THE PROBLEM:
Below are records; the lines starting at the one with "R3: 680 (GND, n2) -> 680 (n2, n7)" and ending at the one with "S3: button (GND, n4) -> button (VA, n4)" must be reproduced exactly, both included. Pictures must not appear.

DATA RECORDS:
------------

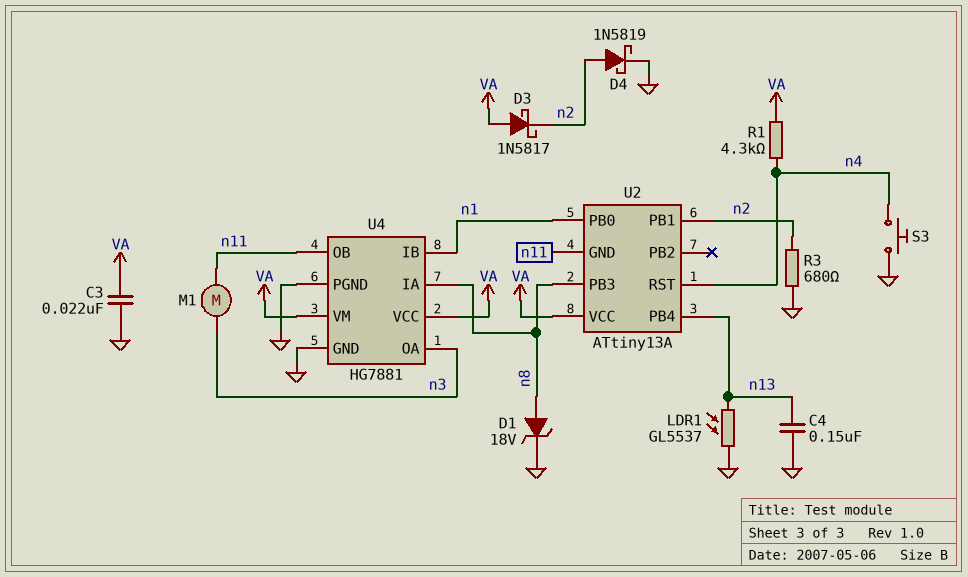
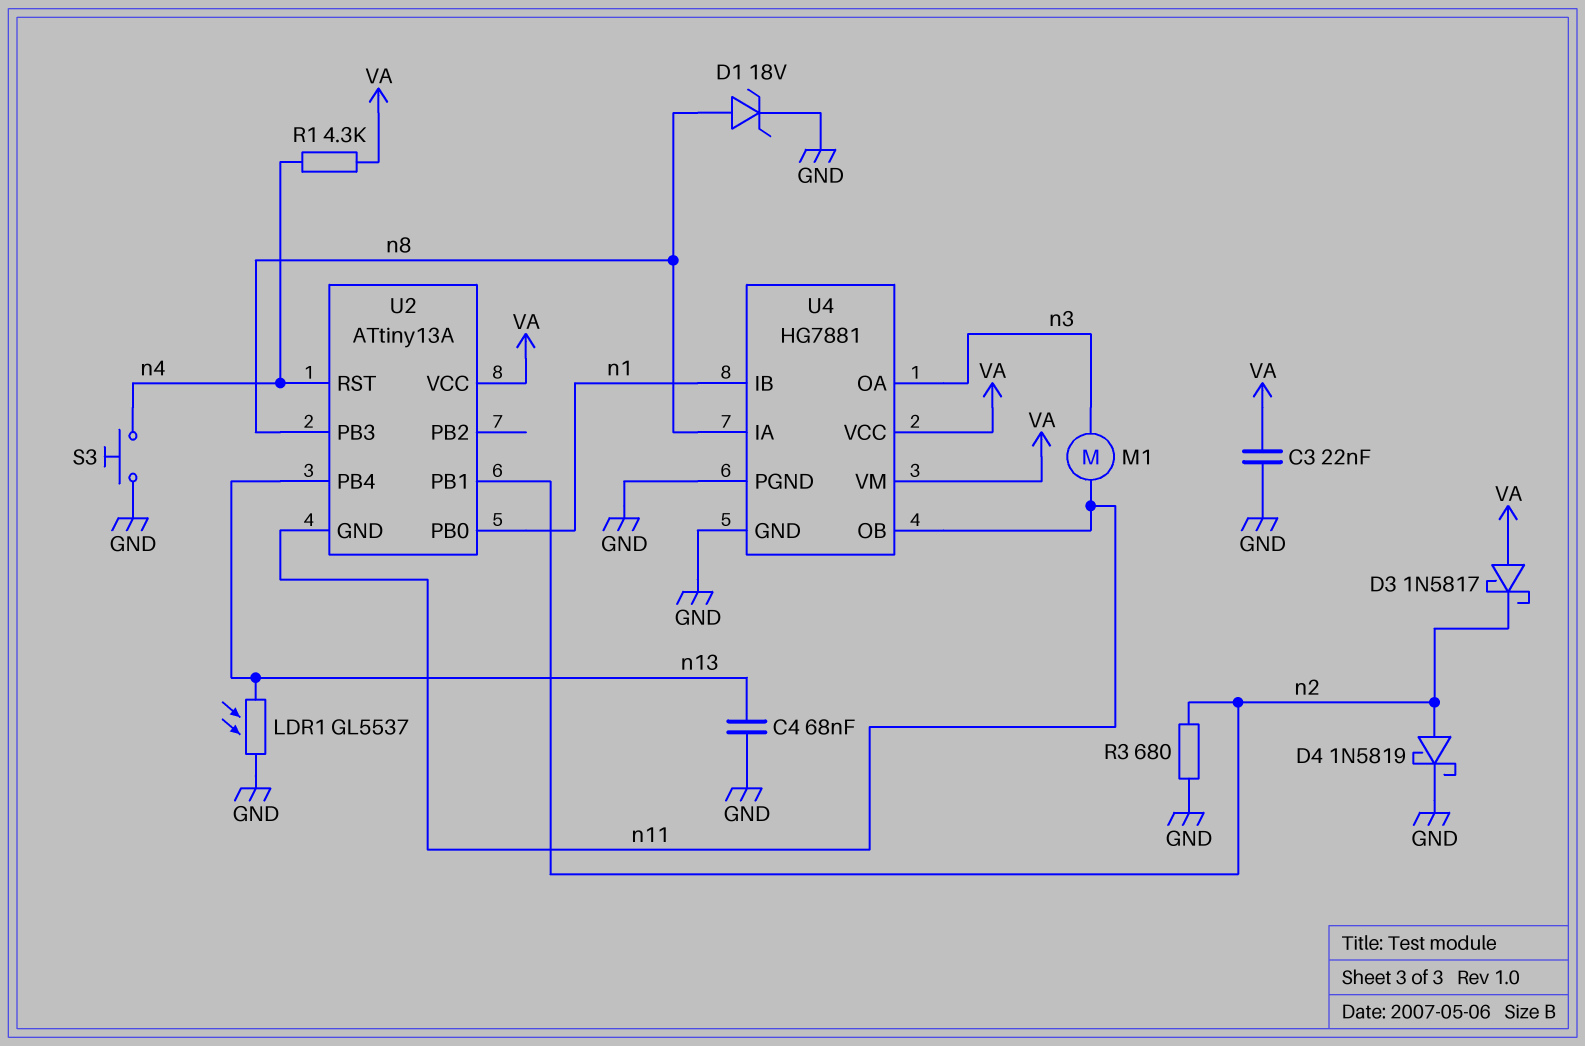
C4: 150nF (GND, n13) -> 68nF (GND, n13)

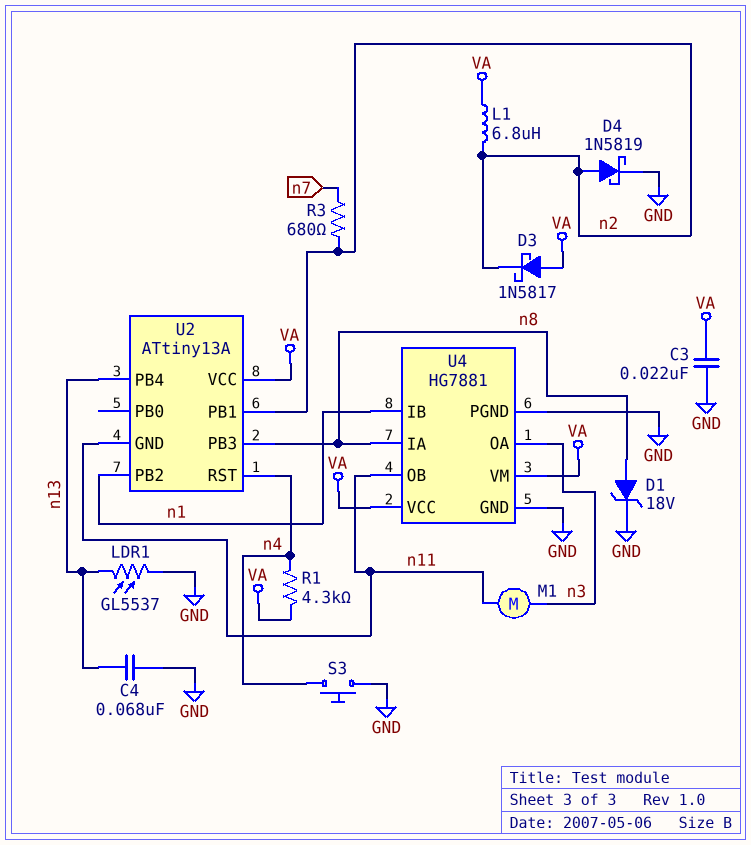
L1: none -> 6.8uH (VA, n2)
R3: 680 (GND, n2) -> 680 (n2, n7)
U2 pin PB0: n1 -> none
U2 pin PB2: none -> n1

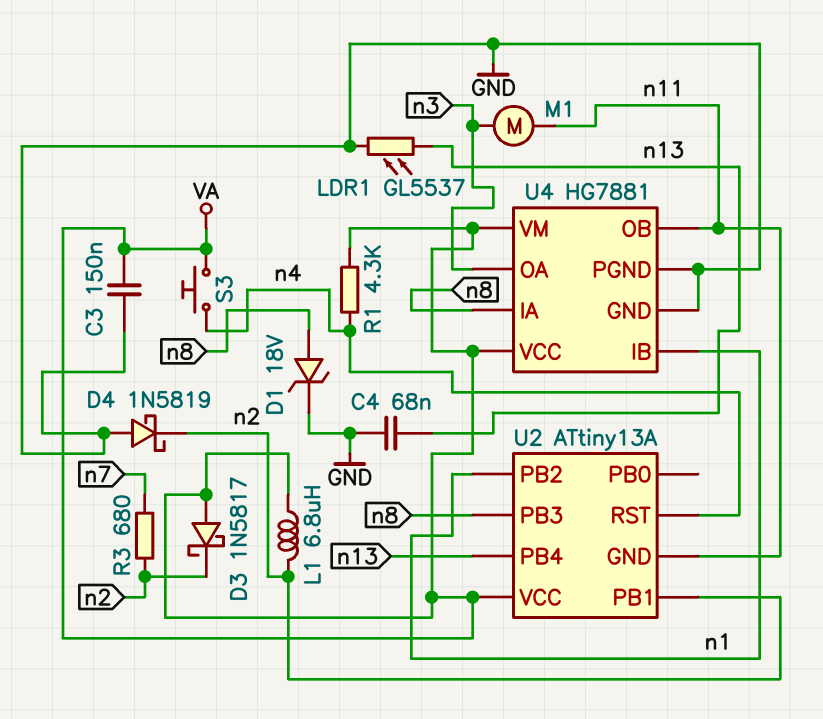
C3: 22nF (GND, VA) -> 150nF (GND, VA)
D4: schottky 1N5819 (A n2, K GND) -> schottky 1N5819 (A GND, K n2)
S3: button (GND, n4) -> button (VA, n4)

------------

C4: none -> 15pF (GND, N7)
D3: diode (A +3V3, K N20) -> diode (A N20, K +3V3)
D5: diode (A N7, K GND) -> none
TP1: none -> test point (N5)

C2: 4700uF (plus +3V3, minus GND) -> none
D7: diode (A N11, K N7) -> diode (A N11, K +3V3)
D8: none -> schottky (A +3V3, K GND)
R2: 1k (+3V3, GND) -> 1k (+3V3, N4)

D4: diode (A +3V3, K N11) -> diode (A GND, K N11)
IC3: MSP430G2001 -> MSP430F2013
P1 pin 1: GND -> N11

------------

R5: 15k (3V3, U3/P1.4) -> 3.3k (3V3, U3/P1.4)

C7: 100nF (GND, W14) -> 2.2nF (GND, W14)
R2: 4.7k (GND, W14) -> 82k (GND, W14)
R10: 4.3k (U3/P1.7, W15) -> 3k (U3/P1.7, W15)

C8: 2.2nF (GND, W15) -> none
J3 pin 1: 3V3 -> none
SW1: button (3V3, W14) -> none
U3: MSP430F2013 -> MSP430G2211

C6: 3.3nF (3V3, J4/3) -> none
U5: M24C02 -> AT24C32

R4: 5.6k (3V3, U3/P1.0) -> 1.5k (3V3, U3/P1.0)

------------

SOLUTION TO THIS PROBLEM:
R3: 680 (GND, n2) -> 680 (n2, n7)
U2 pin PB0: n1 -> none
U2 pin PB2: none -> n1

C3: 22nF (GND, VA) -> 150nF (GND, VA)
D4: schottky 1N5819 (A n2, K GND) -> schottky 1N5819 (A GND, K n2)
S3: button (GND, n4) -> button (VA, n4)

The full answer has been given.